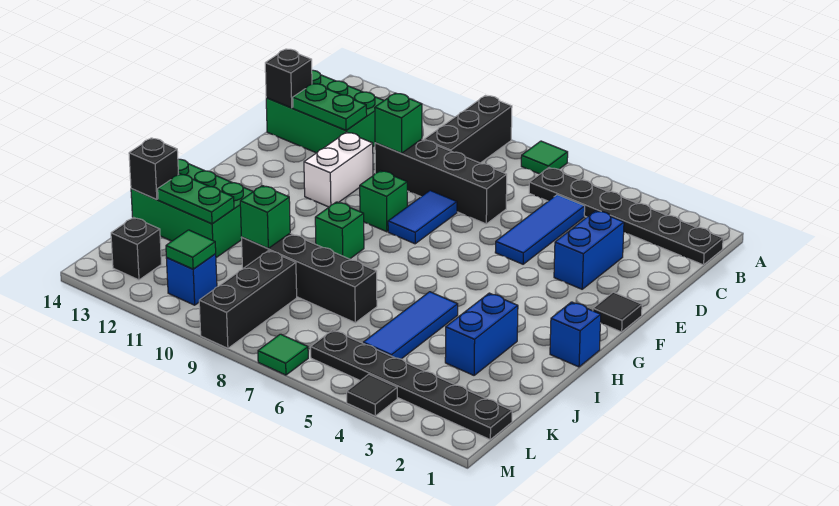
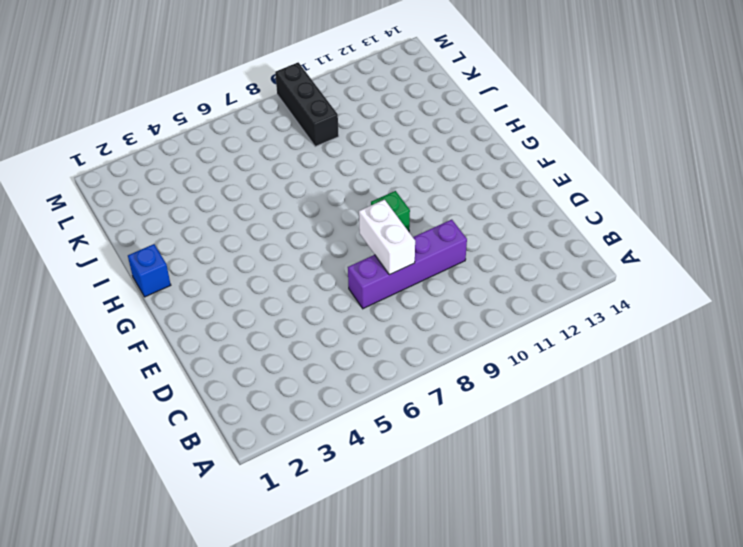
purple brick D7:D10 level 1 -> black brick D7:D10 level 1
white brick D8:E8 level 2 -> white brick E11:F11 level 1
none -> green tile A7 level 1
none -> black brick A9:C9 level 1
none -> black plate B1:B6 level 1
none -> blue tile C5:E5 level 1

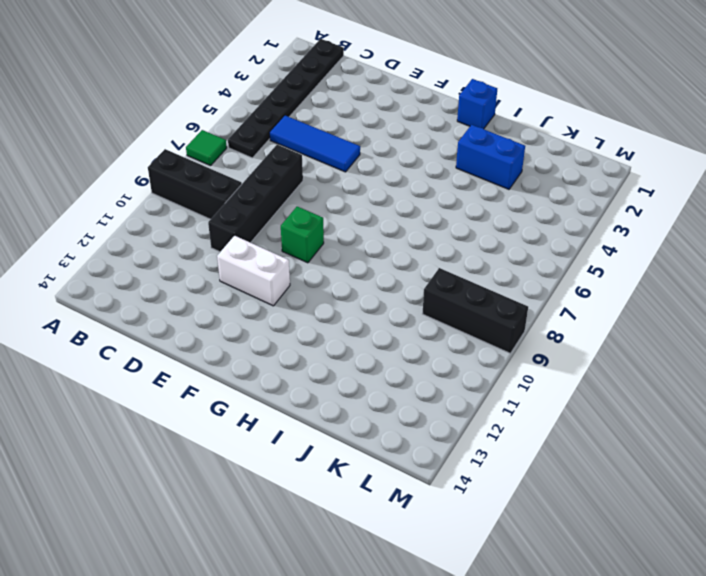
none -> green brick C12:D14 level 1
none -> blue brick D3:E3 level 1
none -> blue tile E8:F8 level 1
none -> black tile F1 level 1

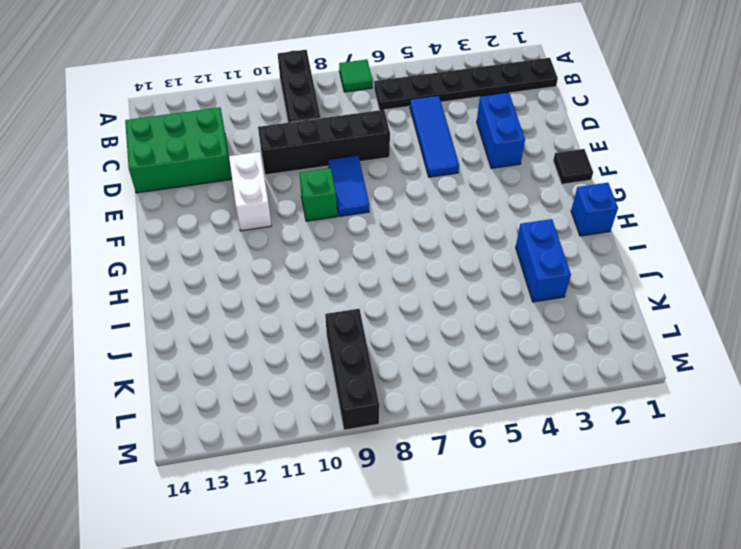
none -> green brick H9 level 1
none -> blue tile I5:K5 level 1
none -> green brick I12:J14 level 1
none -> black brick J7:J10 level 1

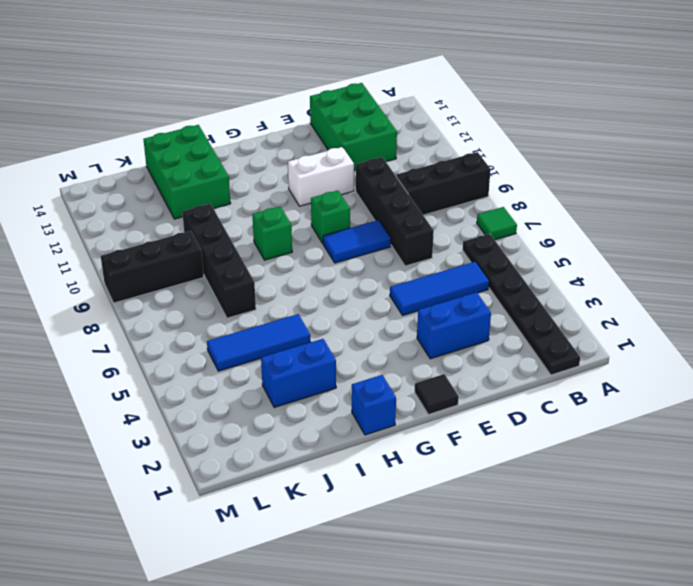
none -> black plate L1:L6 level 1
none -> blue brick L11 level 1
none -> black brick L13 level 1
none -> black tile M4 level 1

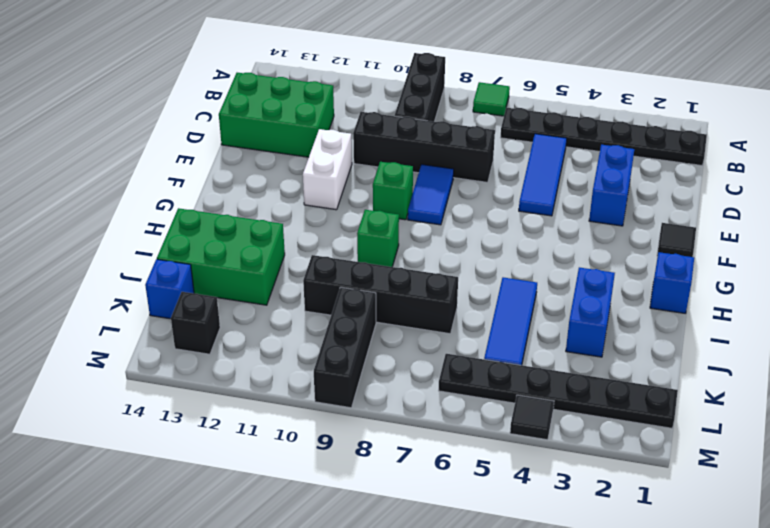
blue brick K14 level 1 -> blue brick L11 level 1
none -> green tile M7 level 1
none -> green brick D10 level 2
none -> green plate D12:D13 level 2
none -> black brick D14 level 2

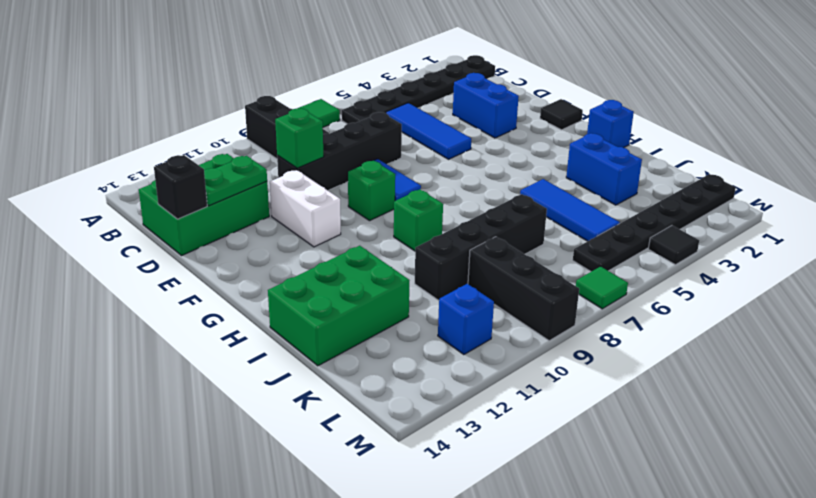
none -> black brick L13 level 1
none -> green brick J10 level 2
none -> green plate J12:J13 level 2
none -> black brick J14 level 2

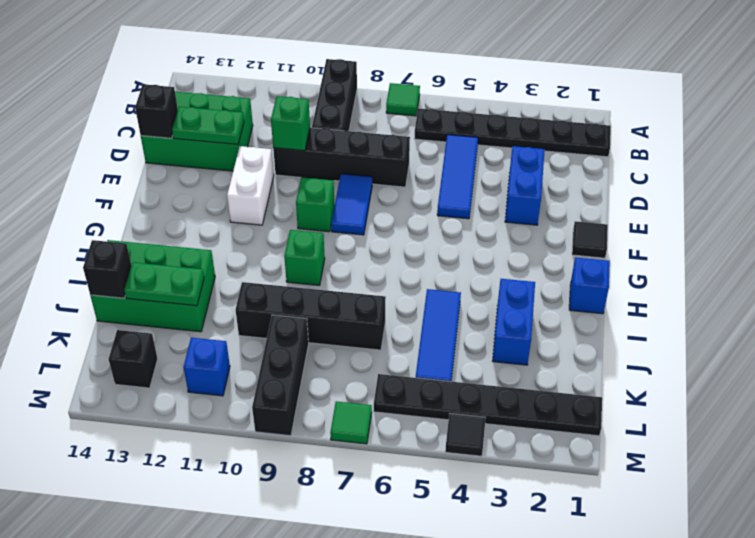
none -> green brick J10 level 2
none -> green tile L11 level 2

= About this exercise =
Exactly the lines from the one with "none -> blue brick D3:E3 level 1" through the end of the records should be written out, and only those. Pictures do not belong in the copy.

= Answer box =
none -> blue brick D3:E3 level 1
none -> blue tile E8:F8 level 1
none -> black tile F1 level 1

none -> green brick H9 level 1
none -> blue tile I5:K5 level 1
none -> green brick I12:J14 level 1
none -> black brick J7:J10 level 1

none -> black plate L1:L6 level 1
none -> blue brick L11 level 1
none -> black brick L13 level 1
none -> black tile M4 level 1

blue brick K14 level 1 -> blue brick L11 level 1
none -> green tile M7 level 1
none -> green brick D10 level 2
none -> green plate D12:D13 level 2
none -> black brick D14 level 2

none -> black brick L13 level 1
none -> green brick J10 level 2
none -> green plate J12:J13 level 2
none -> black brick J14 level 2

none -> green brick J10 level 2
none -> green tile L11 level 2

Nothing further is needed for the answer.